▶ **TASK ITEM**
Copy each record below faithfully, leaving out images.

(Stored records)
****

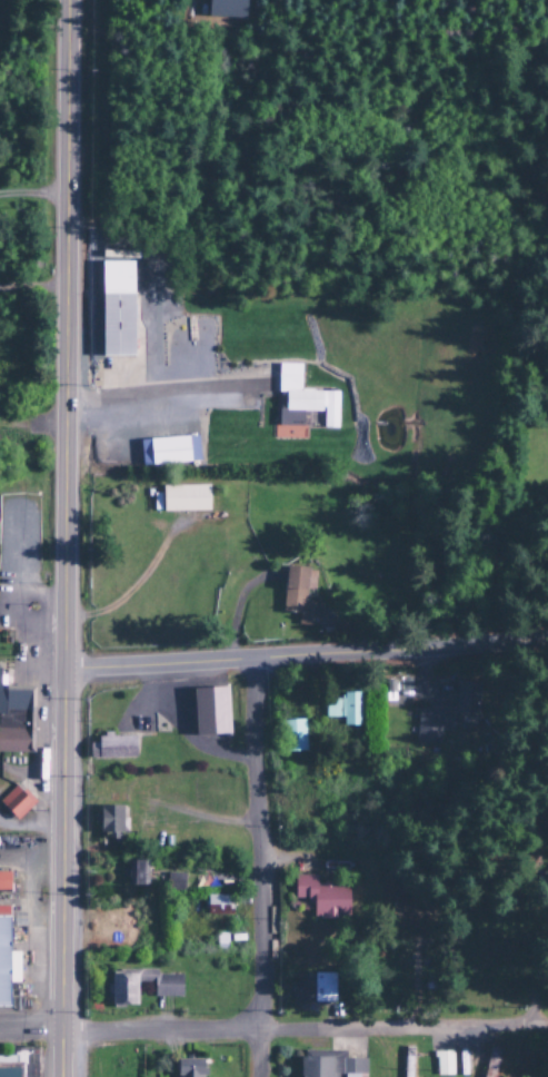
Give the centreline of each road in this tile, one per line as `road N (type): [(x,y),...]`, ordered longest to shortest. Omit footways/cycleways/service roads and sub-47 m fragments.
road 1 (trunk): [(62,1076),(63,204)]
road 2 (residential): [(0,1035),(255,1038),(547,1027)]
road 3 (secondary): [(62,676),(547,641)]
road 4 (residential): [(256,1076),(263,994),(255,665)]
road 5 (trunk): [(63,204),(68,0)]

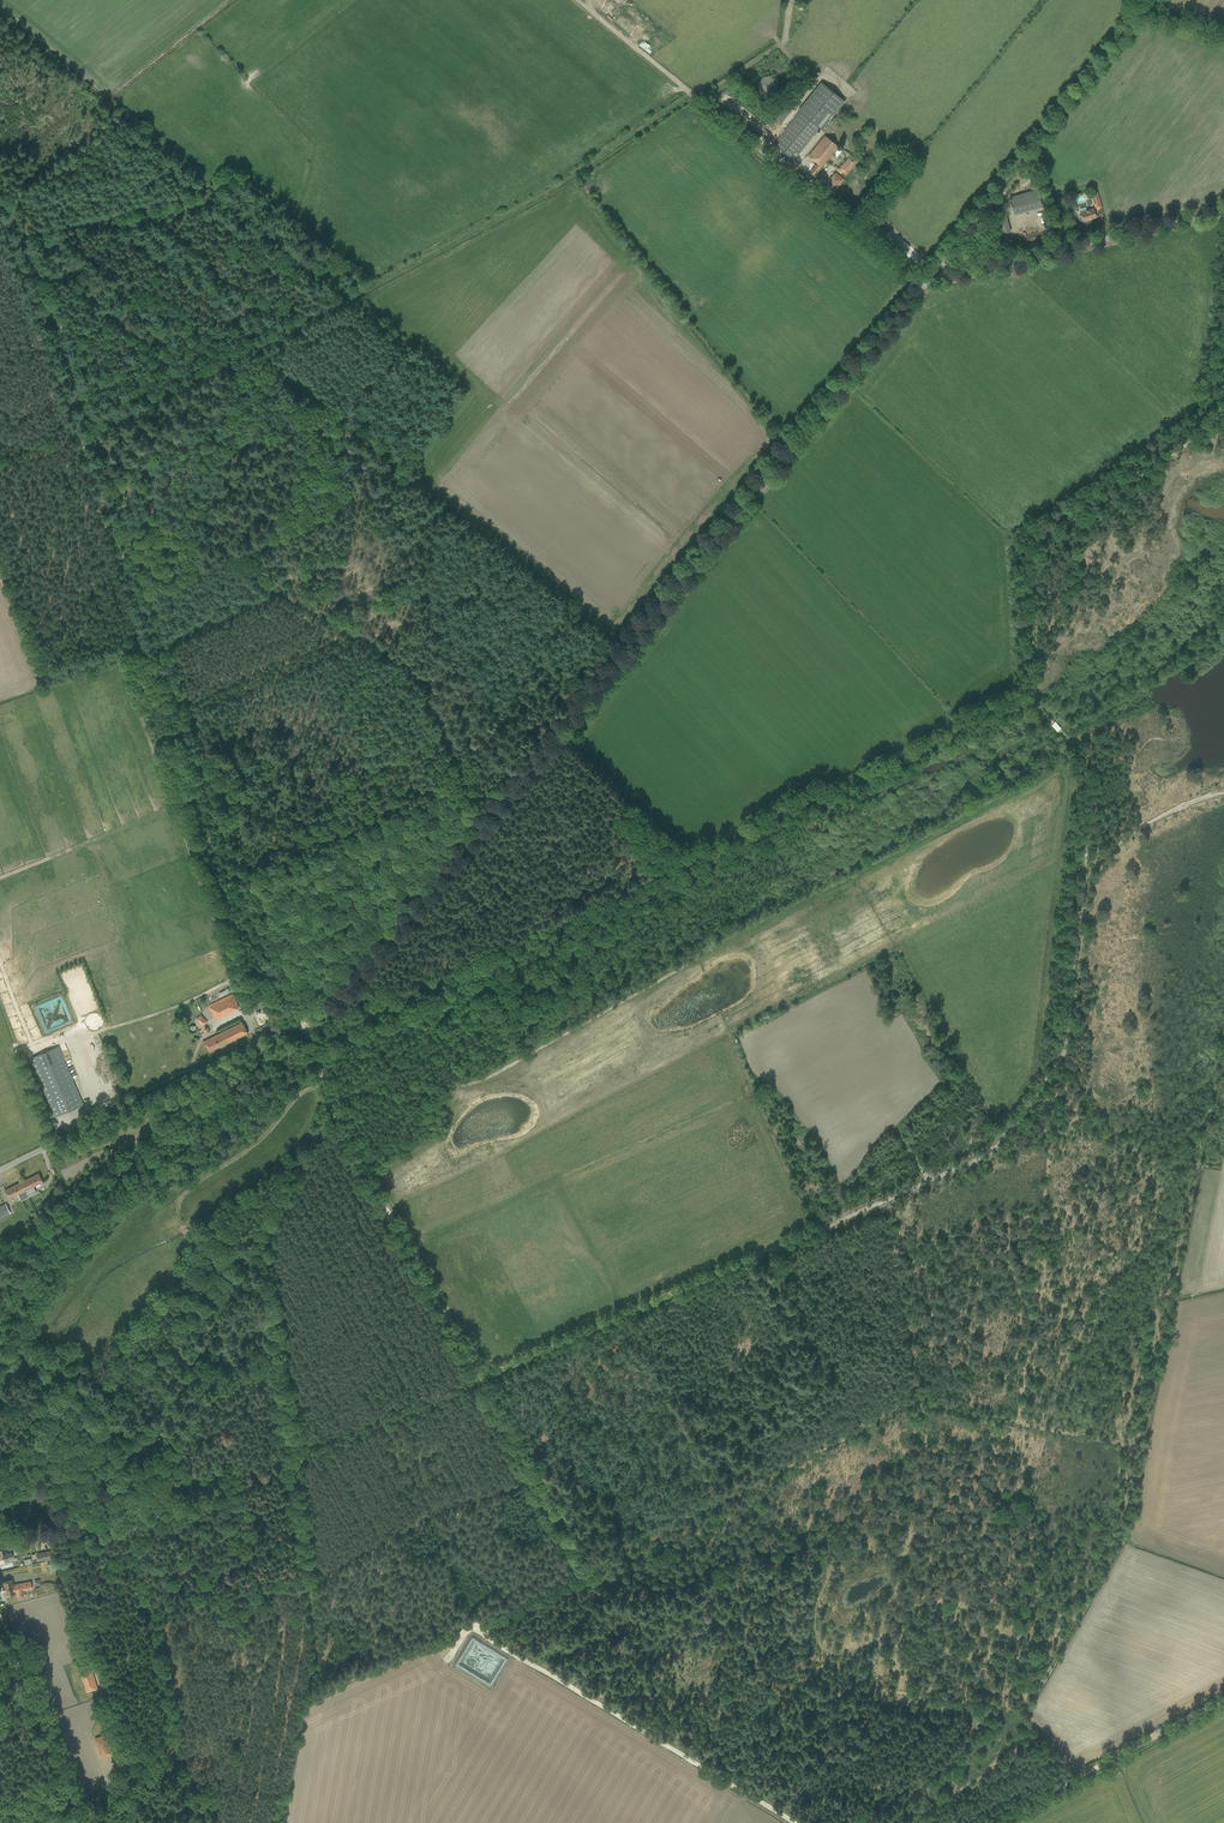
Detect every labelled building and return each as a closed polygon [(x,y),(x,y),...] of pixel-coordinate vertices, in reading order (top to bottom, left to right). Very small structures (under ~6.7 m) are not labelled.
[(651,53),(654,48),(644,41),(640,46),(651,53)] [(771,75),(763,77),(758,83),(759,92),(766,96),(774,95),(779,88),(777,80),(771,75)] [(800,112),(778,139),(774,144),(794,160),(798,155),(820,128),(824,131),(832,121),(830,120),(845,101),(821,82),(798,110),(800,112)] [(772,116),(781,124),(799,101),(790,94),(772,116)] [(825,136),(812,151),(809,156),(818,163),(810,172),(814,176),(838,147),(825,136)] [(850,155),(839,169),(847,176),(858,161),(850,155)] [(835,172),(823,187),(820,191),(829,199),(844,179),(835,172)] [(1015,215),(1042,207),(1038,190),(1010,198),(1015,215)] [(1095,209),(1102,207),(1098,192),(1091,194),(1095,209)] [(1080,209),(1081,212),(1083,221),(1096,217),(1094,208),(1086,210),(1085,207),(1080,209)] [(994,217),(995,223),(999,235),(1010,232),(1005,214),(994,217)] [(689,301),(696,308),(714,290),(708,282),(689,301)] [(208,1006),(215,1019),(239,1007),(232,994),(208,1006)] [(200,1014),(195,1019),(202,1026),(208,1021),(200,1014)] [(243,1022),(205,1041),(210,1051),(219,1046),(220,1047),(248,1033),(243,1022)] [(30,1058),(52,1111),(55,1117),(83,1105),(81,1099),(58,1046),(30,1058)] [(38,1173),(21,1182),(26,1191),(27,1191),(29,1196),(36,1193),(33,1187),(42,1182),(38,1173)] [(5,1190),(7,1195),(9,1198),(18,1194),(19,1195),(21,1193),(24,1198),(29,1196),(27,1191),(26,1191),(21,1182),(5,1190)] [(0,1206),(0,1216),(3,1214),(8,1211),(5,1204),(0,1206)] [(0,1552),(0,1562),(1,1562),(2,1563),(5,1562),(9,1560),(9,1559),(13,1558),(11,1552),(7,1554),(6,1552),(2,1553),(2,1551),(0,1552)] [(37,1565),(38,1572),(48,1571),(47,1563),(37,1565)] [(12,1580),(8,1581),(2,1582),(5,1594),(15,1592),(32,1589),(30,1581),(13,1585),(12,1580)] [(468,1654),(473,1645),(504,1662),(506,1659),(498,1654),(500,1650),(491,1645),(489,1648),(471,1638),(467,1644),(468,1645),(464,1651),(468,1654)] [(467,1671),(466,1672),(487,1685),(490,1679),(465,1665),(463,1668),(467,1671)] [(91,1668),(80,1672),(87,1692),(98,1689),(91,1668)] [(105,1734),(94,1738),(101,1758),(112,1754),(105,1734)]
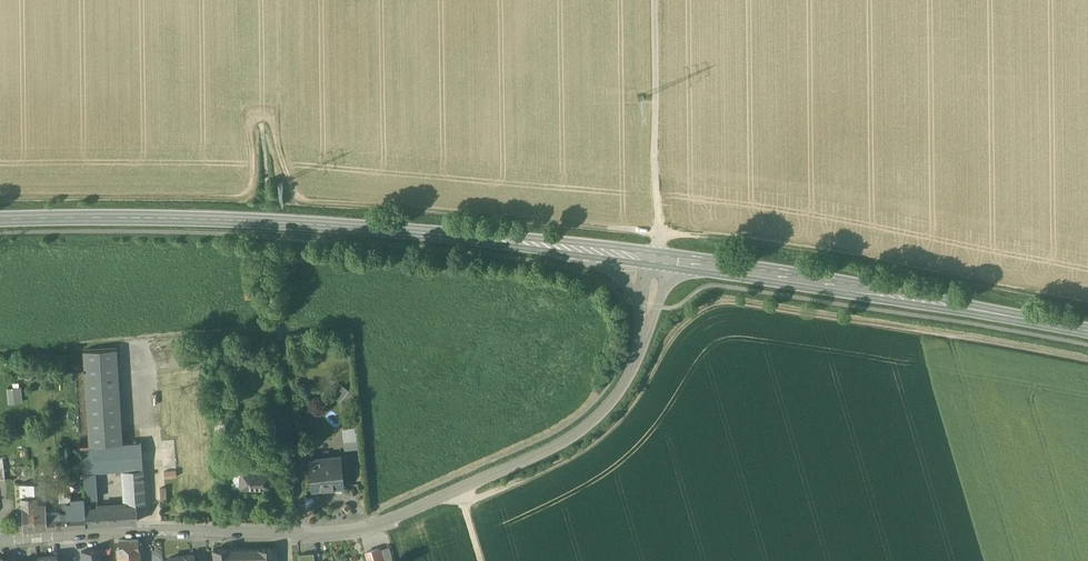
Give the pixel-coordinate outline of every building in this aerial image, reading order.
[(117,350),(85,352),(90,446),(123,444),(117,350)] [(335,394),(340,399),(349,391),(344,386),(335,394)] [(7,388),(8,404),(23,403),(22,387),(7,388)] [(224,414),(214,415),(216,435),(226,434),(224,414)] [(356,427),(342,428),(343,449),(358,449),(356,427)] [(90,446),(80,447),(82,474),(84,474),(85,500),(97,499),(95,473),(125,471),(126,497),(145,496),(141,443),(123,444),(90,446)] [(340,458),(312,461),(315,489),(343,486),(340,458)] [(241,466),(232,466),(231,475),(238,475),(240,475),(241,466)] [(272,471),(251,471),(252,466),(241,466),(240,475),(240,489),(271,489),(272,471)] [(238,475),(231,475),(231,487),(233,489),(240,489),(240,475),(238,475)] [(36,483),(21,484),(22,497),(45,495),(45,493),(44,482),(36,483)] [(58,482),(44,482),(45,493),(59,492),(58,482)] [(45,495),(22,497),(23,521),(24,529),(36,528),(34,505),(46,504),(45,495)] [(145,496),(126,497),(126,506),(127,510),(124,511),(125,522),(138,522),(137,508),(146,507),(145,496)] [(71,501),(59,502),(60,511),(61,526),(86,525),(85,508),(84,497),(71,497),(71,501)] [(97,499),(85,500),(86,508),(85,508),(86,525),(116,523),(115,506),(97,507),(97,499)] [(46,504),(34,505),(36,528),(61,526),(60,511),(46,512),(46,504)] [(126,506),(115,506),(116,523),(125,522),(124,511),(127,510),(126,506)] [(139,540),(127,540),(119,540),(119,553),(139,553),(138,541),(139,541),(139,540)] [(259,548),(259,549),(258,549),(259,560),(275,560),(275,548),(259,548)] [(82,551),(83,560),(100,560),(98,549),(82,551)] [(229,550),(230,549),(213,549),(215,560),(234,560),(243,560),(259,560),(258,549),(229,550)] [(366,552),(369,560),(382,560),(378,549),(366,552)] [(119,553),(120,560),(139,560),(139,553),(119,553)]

****

▶ **TASK RESPONSE**
Give the centreline of each road in this tile, one per line as `road N (type): [(x,y),...]`, ordered longest to shortest. Omit footways/cycleways/service roads and sub-47 m fragments.
road 1 (trunk): [(62,1076),(63,204)]
road 2 (residential): [(0,1035),(255,1038),(547,1027)]
road 3 (secondary): [(62,676),(547,641)]
road 4 (residential): [(256,1076),(263,994),(255,665)]
road 5 (trunk): [(63,204),(68,0)]

Detect every labelled building and return each as a closed polygon [(x,y),(x,y),...] of pixel-coordinate vertices, in reading order (top to bottom, left to right). Very small structures (under ~6.7 m) are not labelled.
[(651,53),(654,48),(644,41),(640,46),(651,53)] [(771,75),(763,77),(758,83),(759,92),(766,96),(774,95),(779,88),(777,80),(771,75)] [(800,112),(778,139),(774,144),(794,160),(798,155),(820,128),(824,131),(832,121),(830,120),(845,101),(821,82),(798,110),(800,112)] [(772,116),(781,124),(799,101),(790,94),(772,116)] [(825,136),(812,151),(809,156),(818,163),(810,172),(814,176),(838,147),(825,136)] [(850,155),(839,169),(847,176),(858,161),(850,155)] [(835,172),(823,187),(820,191),(829,199),(844,179),(835,172)] [(1015,215),(1042,207),(1038,190),(1010,198),(1015,215)] [(1095,209),(1102,207),(1098,192),(1091,194),(1095,209)] [(1080,209),(1081,212),(1083,221),(1096,217),(1094,208),(1086,210),(1085,207),(1080,209)] [(994,217),(995,223),(999,235),(1010,232),(1005,214),(994,217)] [(689,301),(696,308),(714,290),(708,282),(689,301)] [(208,1006),(215,1019),(239,1007),(232,994),(208,1006)] [(200,1014),(195,1019),(202,1026),(208,1021),(200,1014)] [(243,1022),(205,1041),(210,1051),(219,1046),(220,1047),(248,1033),(243,1022)] [(30,1058),(52,1111),(55,1117),(83,1105),(81,1099),(58,1046),(30,1058)] [(38,1173),(21,1182),(26,1191),(27,1191),(29,1196),(36,1193),(33,1187),(42,1182),(38,1173)] [(5,1190),(7,1195),(9,1198),(18,1194),(19,1195),(21,1193),(24,1198),(29,1196),(27,1191),(26,1191),(21,1182),(5,1190)] [(0,1206),(0,1216),(3,1214),(8,1211),(5,1204),(0,1206)] [(0,1552),(0,1562),(1,1562),(2,1563),(5,1562),(9,1560),(9,1559),(13,1558),(11,1552),(7,1554),(6,1552),(2,1553),(2,1551),(0,1552)] [(37,1565),(38,1572),(48,1571),(47,1563),(37,1565)] [(12,1580),(8,1581),(2,1582),(5,1594),(15,1592),(32,1589),(30,1581),(13,1585),(12,1580)] [(468,1654),(473,1645),(504,1662),(506,1659),(498,1654),(500,1650),(491,1645),(489,1648),(471,1638),(467,1644),(468,1645),(464,1651),(468,1654)] [(467,1671),(466,1672),(487,1685),(490,1679),(465,1665),(463,1668),(467,1671)] [(91,1668),(80,1672),(87,1692),(98,1689),(91,1668)] [(105,1734),(94,1738),(101,1758),(112,1754),(105,1734)]
Give the pixel-coordinate outline of every building in this aerial image, reading order.
[(117,350),(85,352),(90,446),(123,444),(117,350)] [(335,394),(340,399),(349,391),(344,386),(335,394)] [(7,388),(8,404),(23,403),(22,387),(7,388)] [(224,414),(214,415),(216,435),(226,434),(224,414)] [(356,427),(342,428),(343,449),(358,449),(356,427)] [(90,446),(80,447),(82,474),(84,474),(85,500),(97,499),(95,473),(125,471),(126,497),(145,496),(141,443),(123,444),(90,446)] [(340,458),(312,461),(315,489),(343,486),(340,458)] [(241,466),(232,466),(231,475),(238,475),(240,475),(241,466)] [(272,471),(251,471),(252,466),(241,466),(240,475),(240,489),(271,489),(272,471)] [(238,475),(231,475),(231,487),(233,489),(240,489),(240,475),(238,475)] [(36,483),(21,484),(22,497),(45,495),(45,493),(44,482),(36,483)] [(58,482),(44,482),(45,493),(59,492),(58,482)] [(45,495),(22,497),(23,521),(24,529),(36,528),(34,505),(46,504),(45,495)] [(145,496),(126,497),(126,506),(127,510),(124,511),(125,522),(138,522),(137,508),(146,507),(145,496)] [(71,501),(59,502),(60,511),(61,526),(86,525),(85,508),(84,497),(71,497),(71,501)] [(97,499),(85,500),(86,508),(85,508),(86,525),(116,523),(115,506),(97,507),(97,499)] [(46,504),(34,505),(36,528),(61,526),(60,511),(46,512),(46,504)] [(126,506),(115,506),(116,523),(125,522),(124,511),(127,510),(126,506)] [(139,540),(127,540),(119,540),(119,553),(139,553),(138,541),(139,541),(139,540)] [(259,548),(259,549),(258,549),(259,560),(275,560),(275,548),(259,548)] [(82,551),(83,560),(100,560),(98,549),(82,551)] [(229,550),(230,549),(213,549),(215,560),(234,560),(243,560),(259,560),(258,549),(229,550)] [(366,552),(369,560),(382,560),(378,549),(366,552)] [(119,553),(120,560),(139,560),(139,553),(119,553)]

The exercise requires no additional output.